What to do. Copy every line of the items below word for word, and leave the pictures out of your answer.

Provided material.

◆ ◆ ◆ ◆ ◆ ◆ ◆

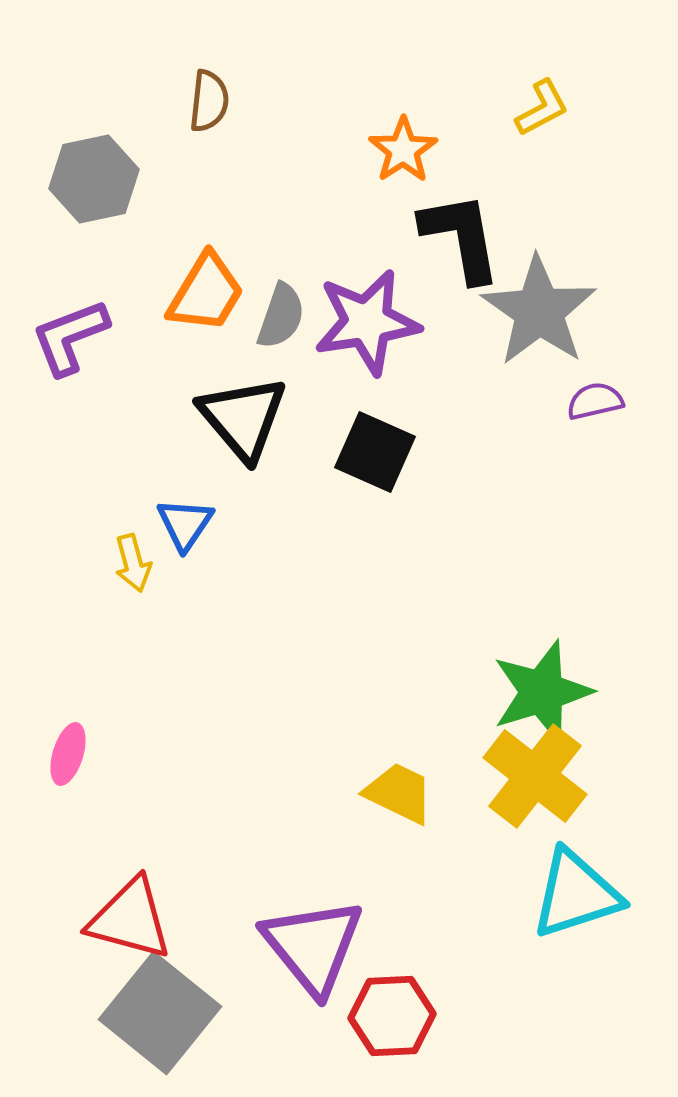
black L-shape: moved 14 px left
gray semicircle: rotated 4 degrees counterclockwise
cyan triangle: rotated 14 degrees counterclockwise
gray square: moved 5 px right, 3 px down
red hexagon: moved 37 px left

◆ ◆ ◆ ◆ ◆ ◆ ◆

Correct output.
black L-shape: moved 14 px left
gray semicircle: rotated 4 degrees counterclockwise
cyan triangle: rotated 14 degrees counterclockwise
gray square: moved 5 px right, 3 px down
red hexagon: moved 37 px left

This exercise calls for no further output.